Exercise details
Exact copy, pictures omitted: the line holding "was: rose-pink_lace-up_shoe" and every line after it down to the end of the entries.

Records for the exercise
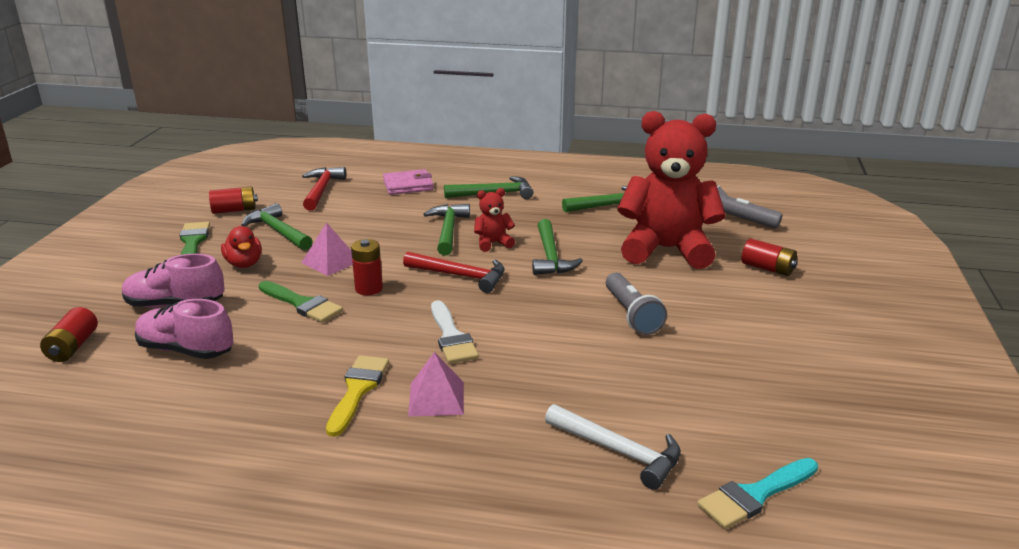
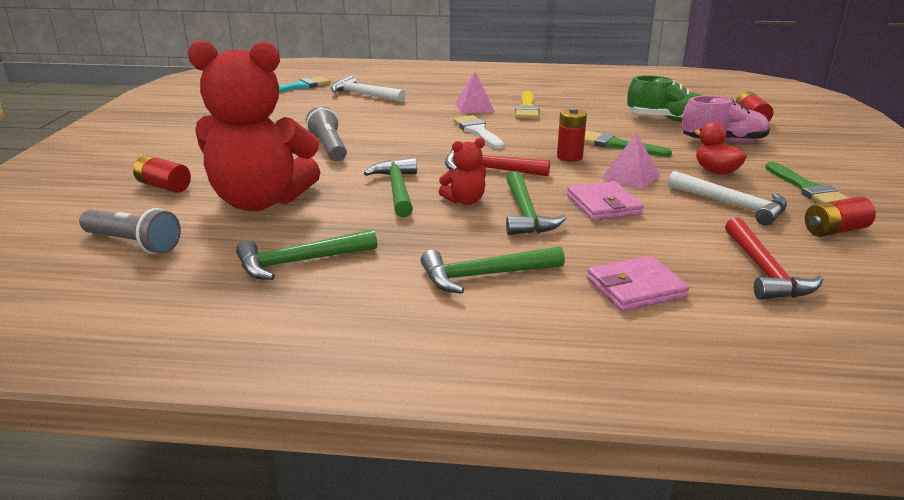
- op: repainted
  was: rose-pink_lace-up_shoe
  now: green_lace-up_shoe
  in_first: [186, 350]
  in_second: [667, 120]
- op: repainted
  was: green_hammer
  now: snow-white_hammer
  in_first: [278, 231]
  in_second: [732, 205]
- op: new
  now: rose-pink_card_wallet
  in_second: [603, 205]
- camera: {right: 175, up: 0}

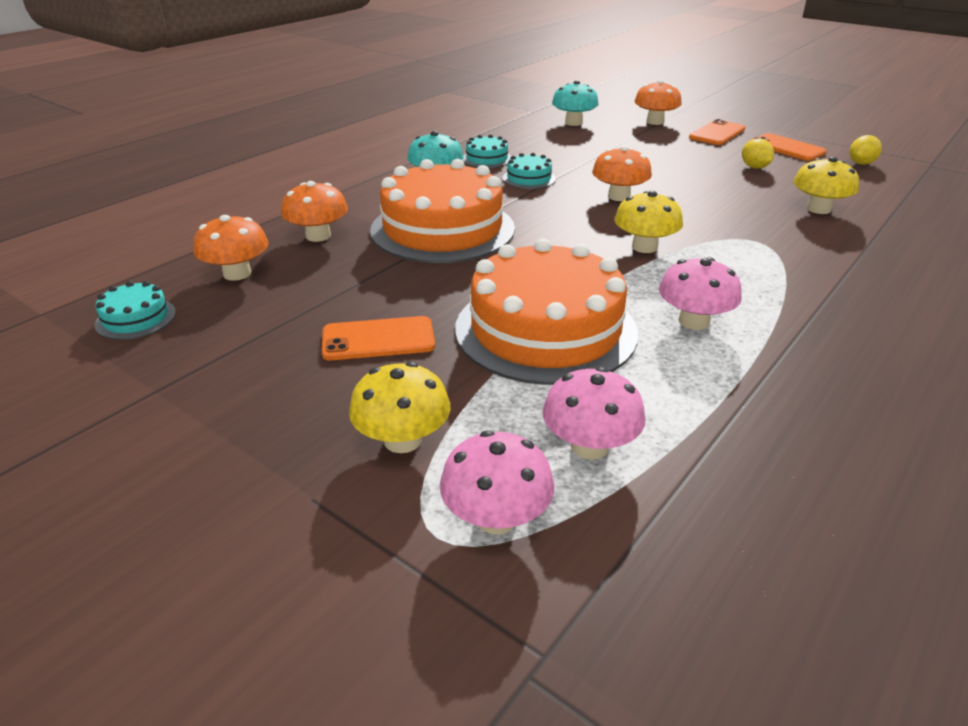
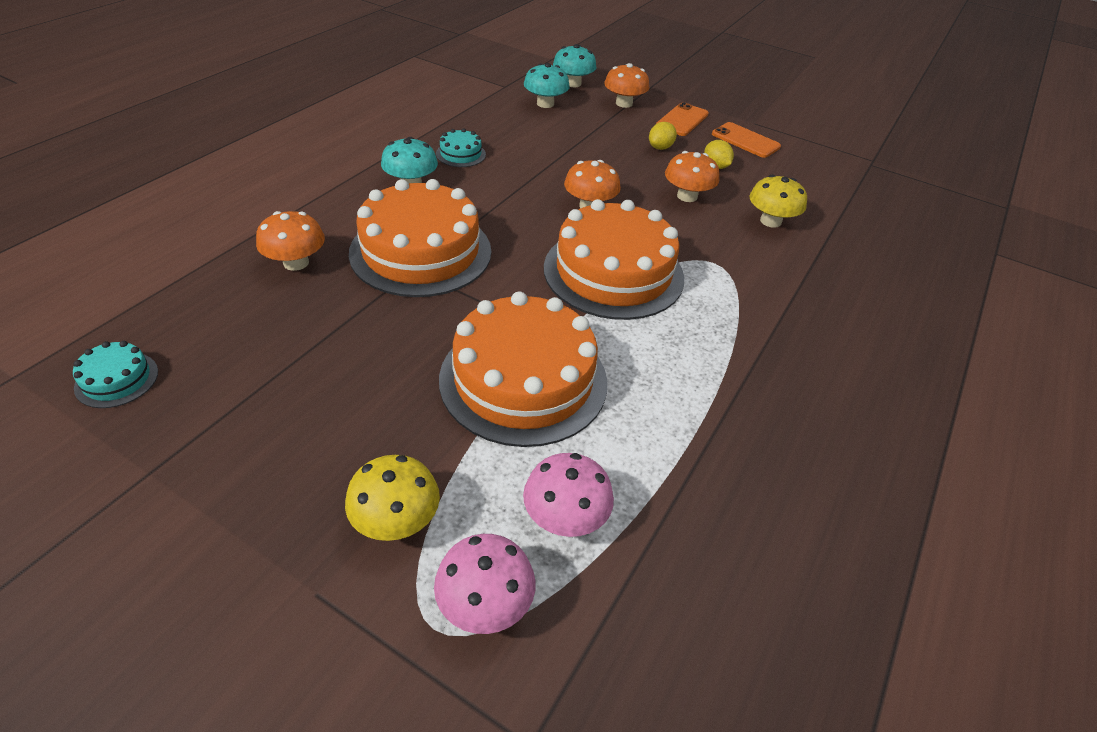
- op: shifted
  was: bright_orange_fungus
  in_first: [237, 273]
  in_second: [687, 196]
- op: gone
  was: bright_orange_mobile_phone
  in_first: [378, 339]
- op: gone
  was: teal_layer_cake
  in_first: [529, 178]
- op: swapped
  was: golden_fungus
  now: bright_orange_layer_cake
  in_first: [644, 247]
  in_second: [613, 272]
- op: gone
  was: rose-pink_fungus
  in_first: [694, 321]
- op: shifted
  was: golden_citrus_fruit
  in_first: [861, 163]
  in_second: [660, 147]
- op: new
  now: teal_fungus
  in_second: [573, 83]
- camera: {right: -10, up: 10}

Exercise solution
  was: rose-pink_lace-up_shoe
  now: green_lace-up_shoe
  in_first: [186, 350]
  in_second: [667, 120]
- op: repainted
  was: green_hammer
  now: snow-white_hammer
  in_first: [278, 231]
  in_second: [732, 205]
- op: new
  now: rose-pink_card_wallet
  in_second: [603, 205]
- camera: {right: 175, up: 0}

- op: shifted
  was: bright_orange_fungus
  in_first: [237, 273]
  in_second: [687, 196]
- op: gone
  was: bright_orange_mobile_phone
  in_first: [378, 339]
- op: gone
  was: teal_layer_cake
  in_first: [529, 178]
- op: swapped
  was: golden_fungus
  now: bright_orange_layer_cake
  in_first: [644, 247]
  in_second: [613, 272]
- op: gone
  was: rose-pink_fungus
  in_first: [694, 321]
- op: shifted
  was: golden_citrus_fruit
  in_first: [861, 163]
  in_second: [660, 147]
- op: new
  now: teal_fungus
  in_second: [573, 83]
- camera: {right: -10, up: 10}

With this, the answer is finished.